• **EXTRACTED INFORMATION**
◆ ◆ ◆ ◆

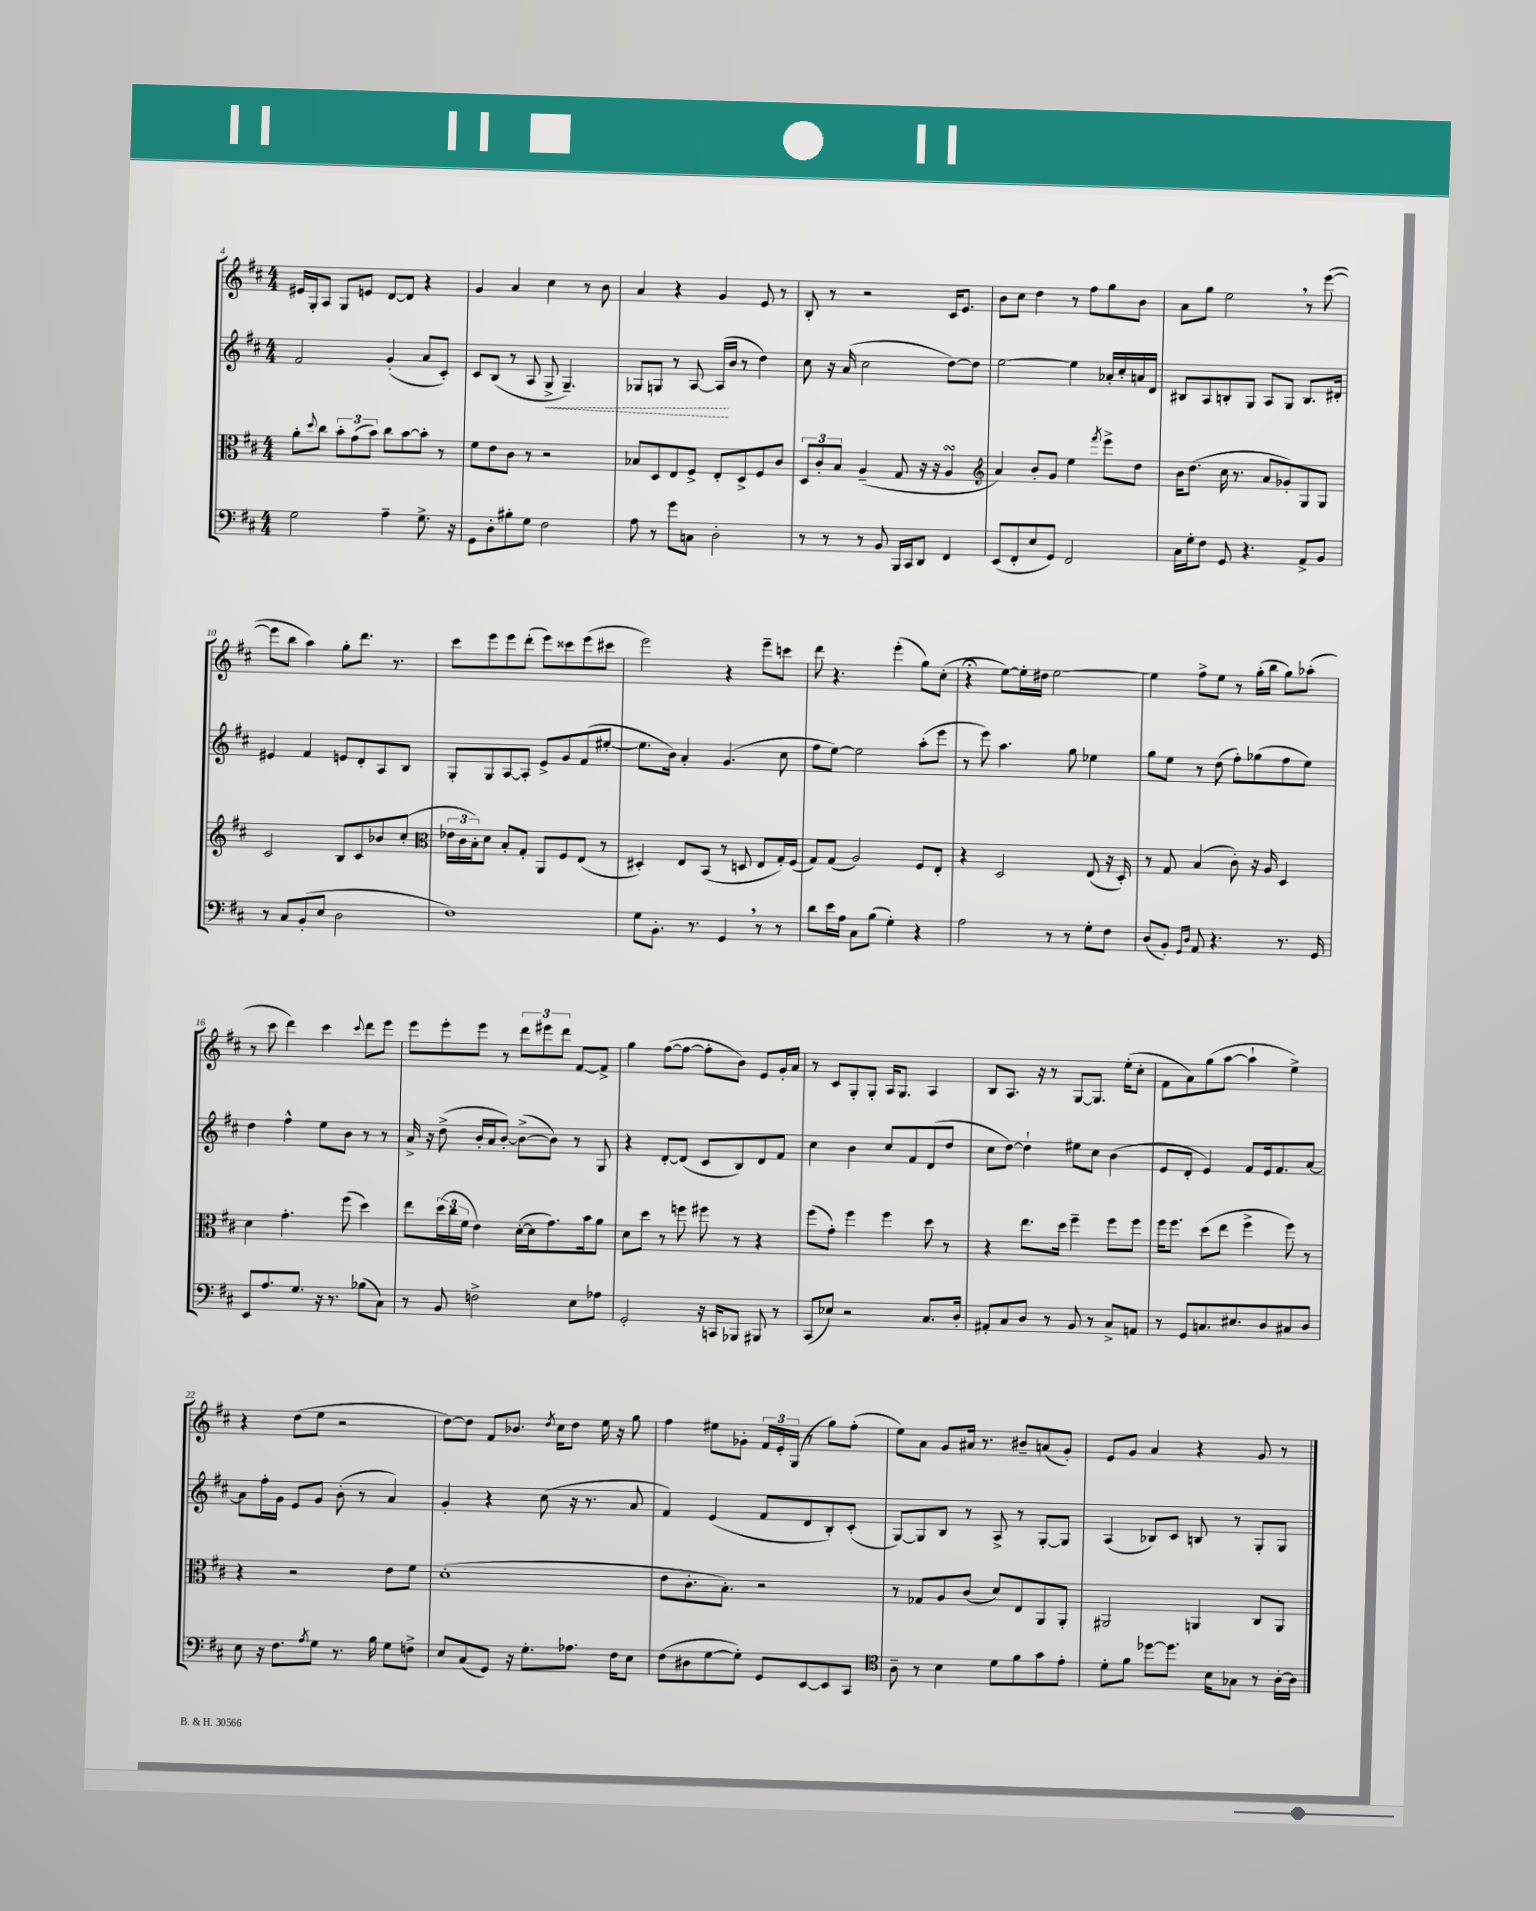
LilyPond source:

<<
\new StaffGroup <<
\new Staff = "s0" {
    \clef treble \key d \major \numericTimeSignature \time 4/4
    eis'16 g16-. a8 g8 e'8 d'8~ d'8 r4 |
    g'4 a'4 cis''4 r8 b'8 |
    a'4 r4 g'4 e'8 r8 |
    b8-. r8 r2 cis'16 e'8. |
    b'8 cis''8 d''4 r8 fis''8 g''8 b'8 |
    a'8 g''8 e''2 \breathe r8 e'''8~( |
    e'''8 b''8 a''4) g''8-. d'''8. r8. |
    cis'''8 e'''8 e'''8 d'''8-.( e'''8) cisis'''8 e'''8( cis'''8 |
    e'''2) r4 e'''8-- c'''8 |
    d'''8 r4. e'''4-.( g''8) cis''8-.( |
    r4\fermata e''8~) e''16-. dis''16 e''2~ |
    e''4 fis''8-> e''8 r8 g''16-.( b''16 g''8) aes''8-.( |
    r8 cis'''8 d'''4) cis'''4 \appoggiatura { cis'''8 } d'''8 e'''8 |
    e'''8 e'''8-. e'''8 r8 \tuplet 3/2 { d'''8 eis'''8 d'''8 } fis'8~ fis'8-> |
    g''4 fis''8~( fis''8~ fis''8-. b'8) e'8 g'16-. a'16 |
    r8 cis'8 g8-. g8-. a16 g8. a4 |
    b8 a8. r16 r8 g8~ g8. e''16-.( cis''8-. |
    fis'8 a'8) g''8( a''8~ a''4-! e''4->) |
    r4 d''8( e''8 r2 |
    d''8~) d''8 fis'8 bes'8. \acciaccatura { d''8 } cis''16 d''8 e''16 r16 g''8 |
    fis''4 eis''8 ges'8-. \tuplet 3/2 { fis'16 e'16-. g16( } r8 g''8) fis''8-.( |
    e''8) a'8 g'8 ais'16 r8. bis'8-- a'8( g'8-.) |
    e'8 g'8 a'4 r4 g'8 r8 \bar "|." |
}
\new Staff = "s1" {
    \clef treble \key d \major \numericTimeSignature \time 4/4
    fis'2 g'4-.( a'8 cis'8-.) |
    cis'8 b8( r8 a8 \once \override Hairpin.style = #'dashed-line g8->\< g4.--) |
    ges8 g8 r8 a8~ a16\!( b'16 r8 d''4) |
    cis''8 r16 a'16( cis''2 d''8~) d''8 |
    e''2~ e''4 aes'16-. cis''16-. a'16 d'16 |
    bis8 a8 b8-. g8 a8 g8 b8. dis'16-. |
    eis'4 fis'4 e'8 d'8-. a8 b8 |
    g8-. g8 a8~ a8-. e'8-> g'8 fis'8( eis''8~-. |
    eis''8. b'16) a'4-. g'4.( cis''8 |
    fis''8 e''8~) e''2 a''8-.( e'''8 |
    r8 e'''8) a''4. g''8 ees''4 |
    g''8 e''8 r8 d''8( fis''8-.) ges''8( fis''8 e''8) |
    d''4 fis''4-^ e''8 b'8 r8 r8 |
    a'16-> r16 d''8->( b'16-. a'16 b'8~-.) b'8~->( b'8) r8 g8 |
    r4 d'8~-. d'8( cis'8 b8) d'8 fis'8 |
    cis''4 b'4 cis''8 fis'8 d'8( d''8 |
    cis''8 d''8~) d''4-! eis''8 cis''8 b'4( |
    e'8 d'8-. e'4) fis'8 e'16 fis'8. a'8~ |
    a'8 fis''16-. g'16 e'8 g'8 b'8-.( r8 a'4) |
    g'4-. r4 cis''8( r16 r8. a'8 |
    fis'4) e'4( fis'8 d'8 b8-.) cis'8-.( |
    g8~) g8 b8 r8 a8-> r8 g8~-. g8 |
    a4( bes8) cis'8 b8 r8 g8-. g8 \bar "|." |
}
\new Staff = "s2" {
    \clef alto \key d \major \numericTimeSignature \time 4/4
    a'8-. \appoggiatura { d''8 } cis''8 \tuplet 3/2 { b'8-. g'8( b'8) } cis''8 b'8~ b'8-. r8 |
    fis'8 e'8 cis'8 r8 r2 |
    bes8 d8 e8 fis8-> e8-. d8-> fis8 cis'8 |
    \tuplet 3/2 { d8 cis'8-. b8 } a4--( g8 r16 r16 a4\turn |
    \clef treble a'4) b'8-. g'8 e''4 \acciaccatura { fis'''8 } e'''8-> d''8 |
    b'16 d''8.( cis''16 r8. a'8 ges'8-.) g8 g8 |
    cis'2 b8 cis'8 bes'8 cis''8-.( |
    \clef alto \tuplet 3/2 { ees'16 cis'16 b16-.) } d'8 b8-. g8-. a,8 fis8 e8( r8 |
    dis4-.) e8 b,8( r8 d8 e8 g16-.) fis16( |
    g8) g8( a2) fis8 e8-. |
    r4 d2 e8( r16 d16-.) |
    r8 g8 b4( cis'8-.) r16 a16 d4 |
    d'4 g'4.-. fis''8( d''4) |
    e''8 \tuplet 3/2 { d''16( cis''16 fis'16 } e'4) d'16~-.( d'16 g'8.) b'16 a'8 |
    d'8 d''8 r8 f''8 fis''8 r8 r4 |
    fis''8( g'8-.) fis''4 fis''4 d''8 r8 |
    r4 e''8. d''16 fis''4-- fis''8 fis''8 |
    fis''16 fis''8. d''8( e''8 fis''4-> fis''8) r8 |
    r4 r2 e'8 fis'8 |
    d'1-.( |
    e'8 cis'8.-. b8.-.) r2 |
    r8 ges8 a8 cis'8( d'8) e8 a,8 a,8-. |
    ais,2 a,4 cis8 a,8 \bar "|." |
}
\new Staff = "s3" {
    \clef bass \key d \major \numericTimeSignature \time 4/4
    g2 a4-- g8.-> r16 |
    g,8 d8-. bis8-. g8 fis2 |
    a8 r8 g'8 c8 d2-. |
    r8 r8 r8 b,8 b,,16 cis,16 d,8 fis,4 |
    e,8( fis,8-. e8 g,8) fis,2 |
    cis16 g16-. fis8 g,8 r4. a,8-> b,8 |
    r8 cis8 b,8-.( e8 d2 |
    fis1) |
    g8 b,8.-. r8. g,4 \breathe r8 r8 |
    d'8 e'16 a16 cis8 b8( g4-.) r4 |
    a2 r8 r8 g8-. fis8 |
    d8( b,8-.) \grace { g,16 d16 } a,8 r4. r8. g,16 |
    e,8 a8. g8. r16 r8. bes8( cis8) |
    r8 b,8 f2-> e8 aes8 |
    g,2-. r16 c,16 bes,,8 bis,,8 r8 |
    cis,8( ees8) r2 cis8. d16-. |
    ais,8-. cis8 d8 r8 b,8 r8 cis8-> a,8 |
    r8 g,8 c8. eis8. d8 cis8 d8 |
    e8 r16 fis8. \acciaccatura { a8 } g8 r8. b16 g8 f8-> |
    e8 cis8( g,8) r16 g8.-. aes8. fis16 e8 |
    fis8( dis8 g8~ g8-.) g,8 e,8~ e,8 cis,8 |
    \clef tenor a8-- r8 b4 d'8 fis'8 g'8 e'8-. |
    d'8-. fis'8 des''8~ des''8. b16 ges8 r8 a16~-. a16 \bar "|." |
}
>>
>>
\layout { \context { \Score currentBarNumber = #4 } }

◆ ◆ ◆ ◆

• **THE EXERCISE**
Pick out every line of the listing above that contains the string "appoggiatura", with case counting.

• **FINISHED ANSWER**
    r8 cis'''8 d'''4) cis'''4 \appoggiatura { cis'''8 } d'''8 e'''8 |
    a'8-. \appoggiatura { d''8 } cis''8 \tuplet 3/2 { b'8-. g'8( b'8) } cis''8 b'8~ b'8-. r8 |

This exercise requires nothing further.